#### [Problem]
Exact copy, no pictures: return all the data below as written.

Segment Start: Data records

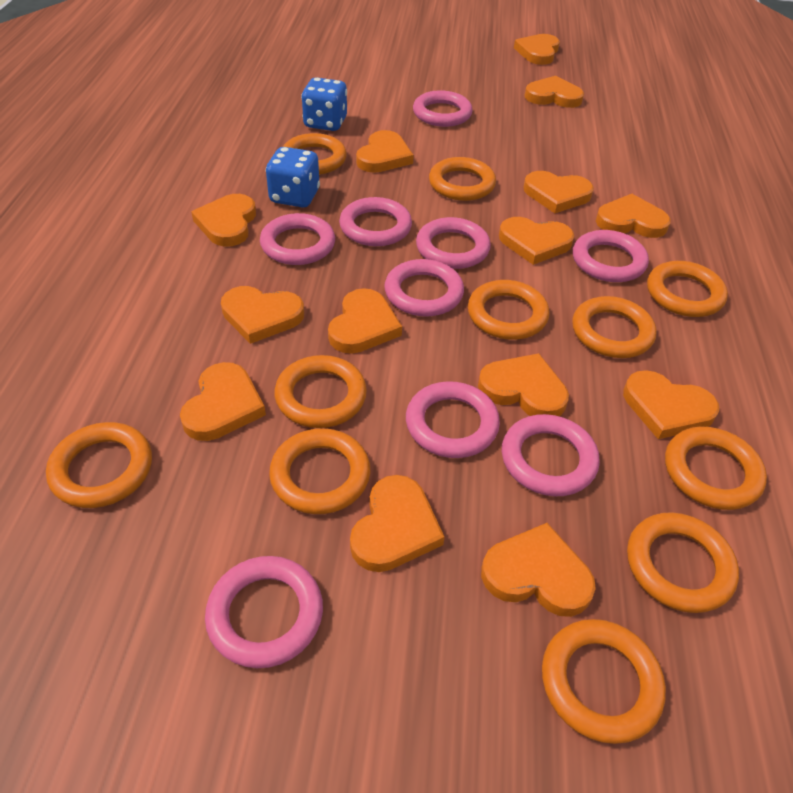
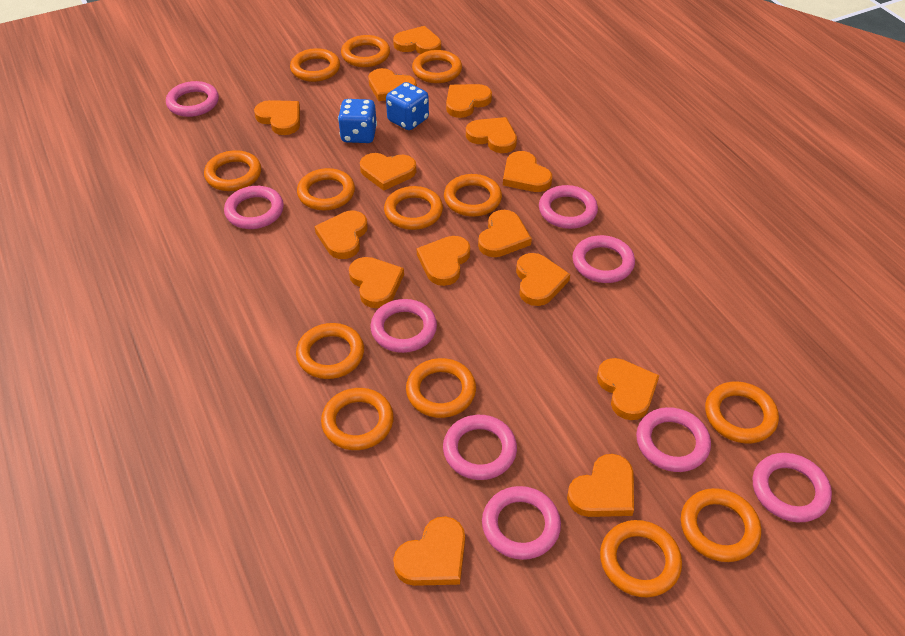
orange heart: 14 -> 15
orange ring: 11 -> 13

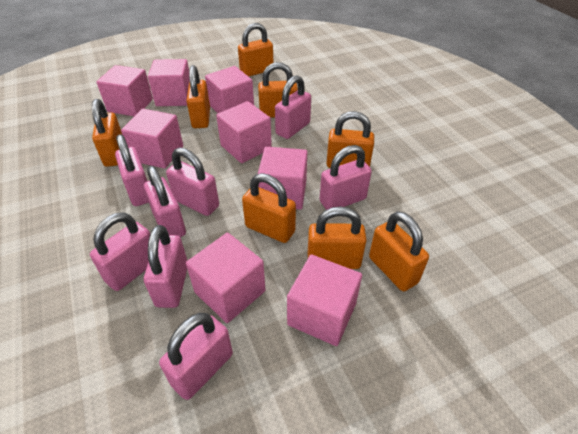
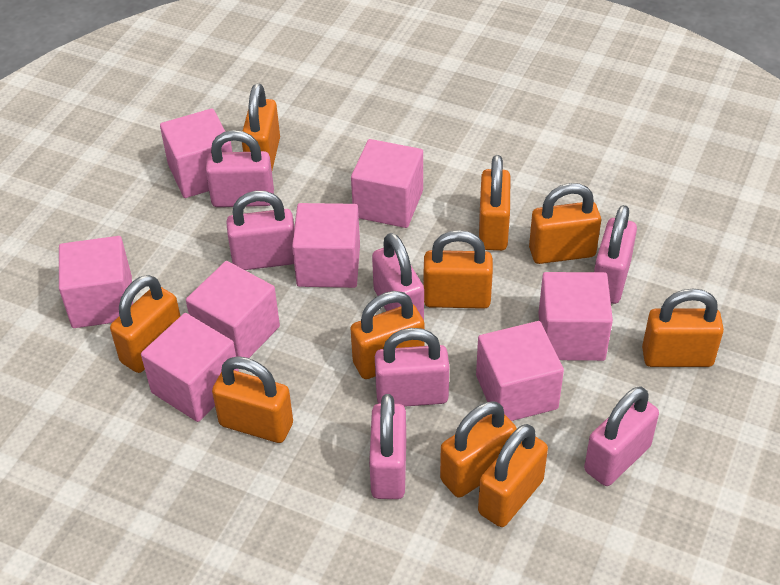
orange padlock: 8 -> 10
pink padlock: 8 -> 7

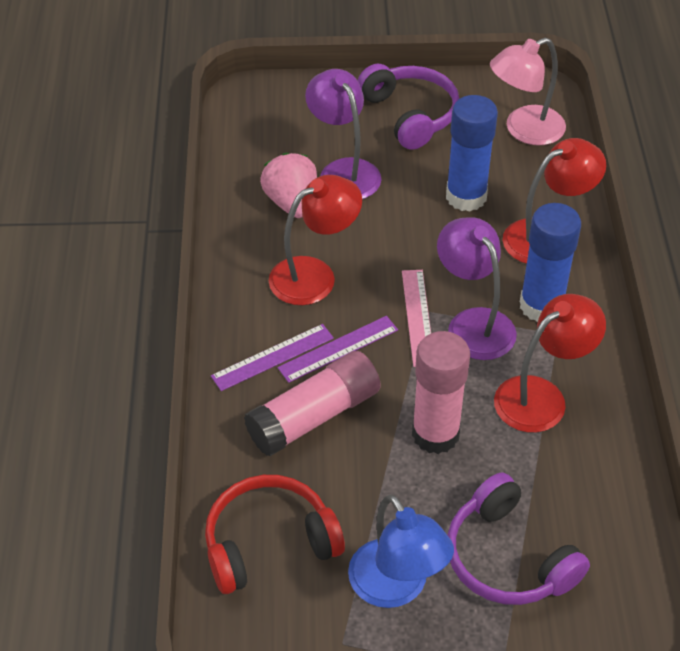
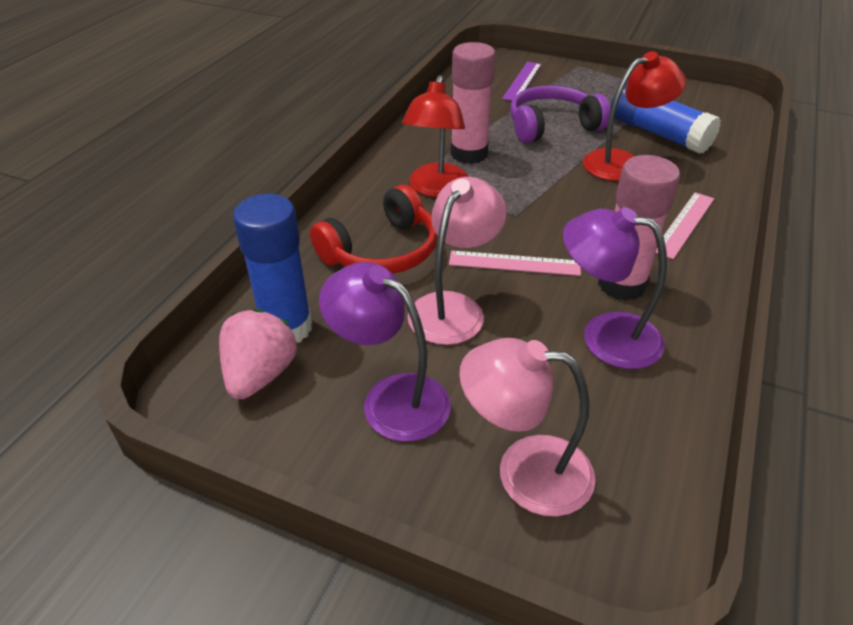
blue lamp: 1 -> 0
pink lamp: 1 -> 2
pink ruler: 1 -> 2
purple headphones: 2 -> 1
purple ruler: 2 -> 1
red lamp: 3 -> 2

Segment End: Data records

#### [Exercise solution]
orange heart: 14 -> 15
orange ring: 11 -> 13

orange padlock: 8 -> 10
pink padlock: 8 -> 7

blue lamp: 1 -> 0
pink lamp: 1 -> 2
pink ruler: 1 -> 2
purple headphones: 2 -> 1
purple ruler: 2 -> 1
red lamp: 3 -> 2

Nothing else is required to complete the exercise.